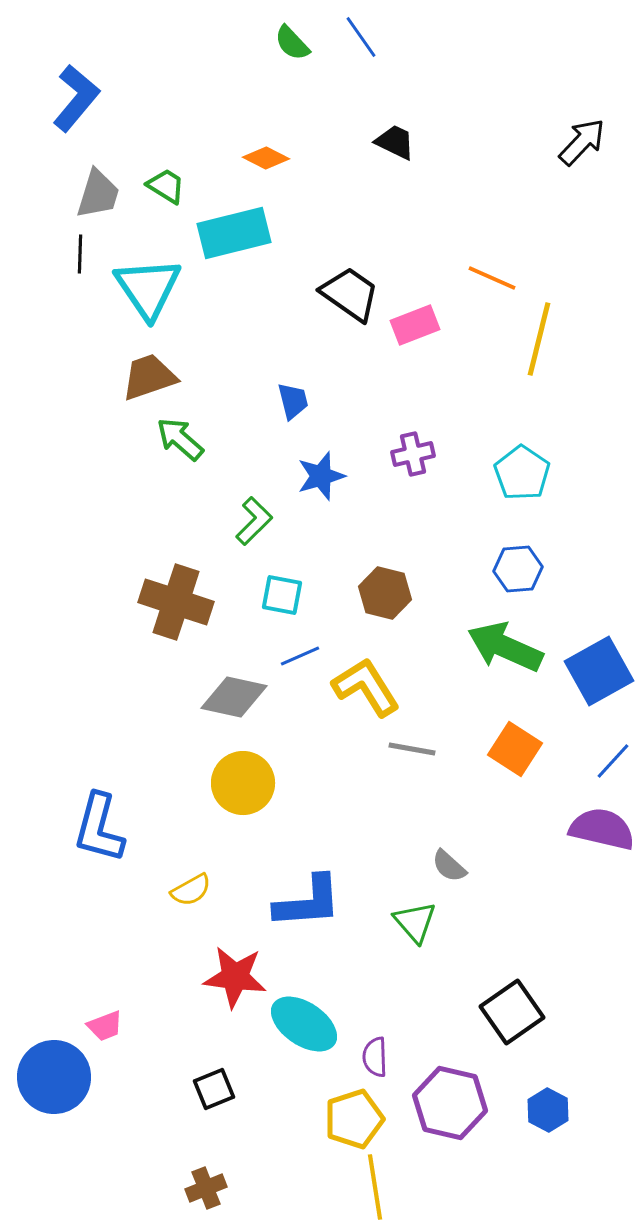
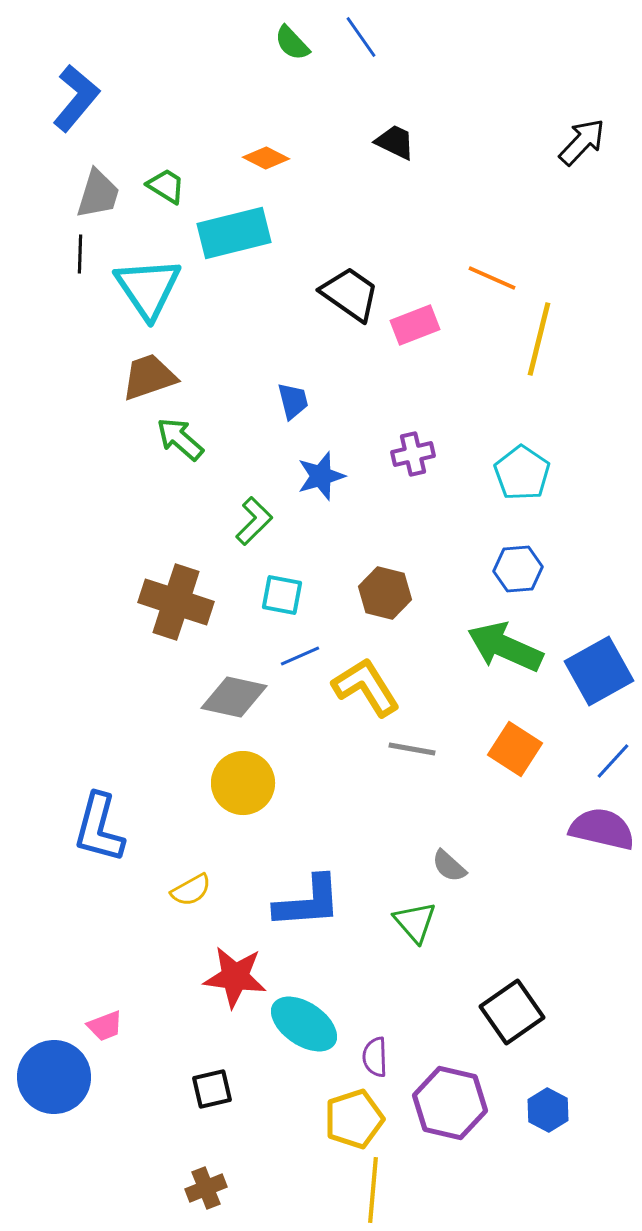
black square at (214, 1089): moved 2 px left; rotated 9 degrees clockwise
yellow line at (375, 1187): moved 2 px left, 3 px down; rotated 14 degrees clockwise
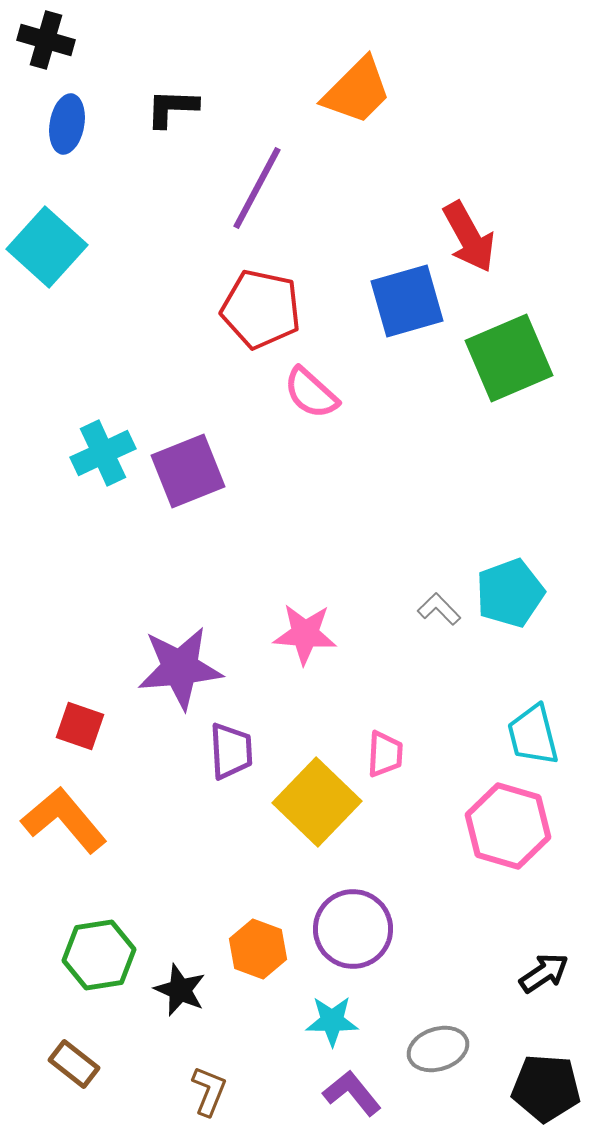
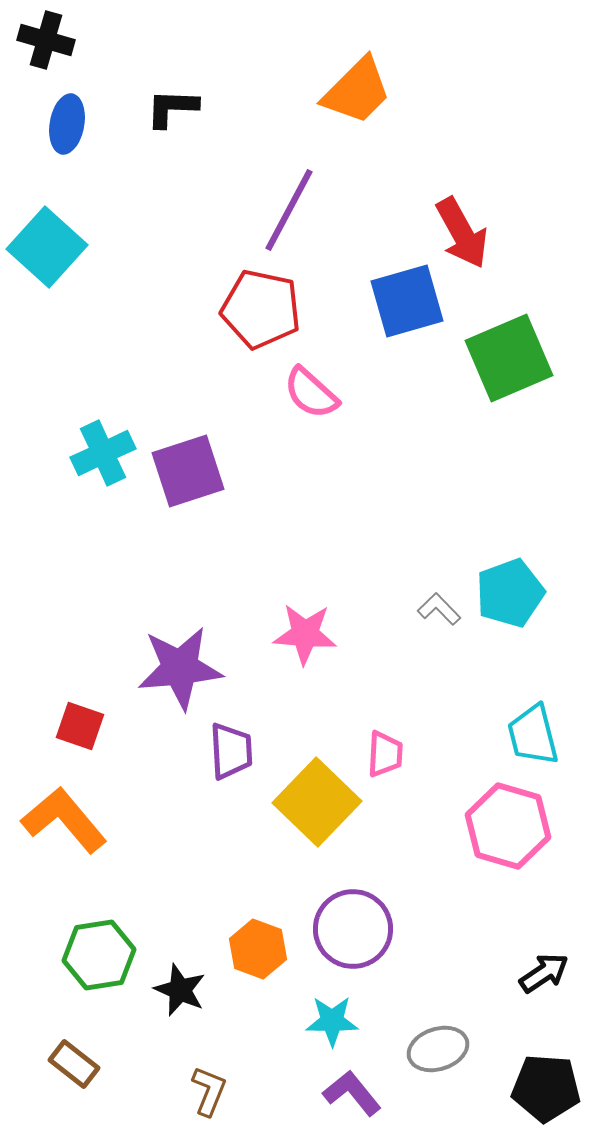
purple line: moved 32 px right, 22 px down
red arrow: moved 7 px left, 4 px up
purple square: rotated 4 degrees clockwise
□ □ □ □ □
Exercise instructions | Would you print the line containing "red arrow: moved 7 px left, 4 px up" and every line after it up to the end of the listing above, exactly, and nothing else?

Reply |
red arrow: moved 7 px left, 4 px up
purple square: rotated 4 degrees clockwise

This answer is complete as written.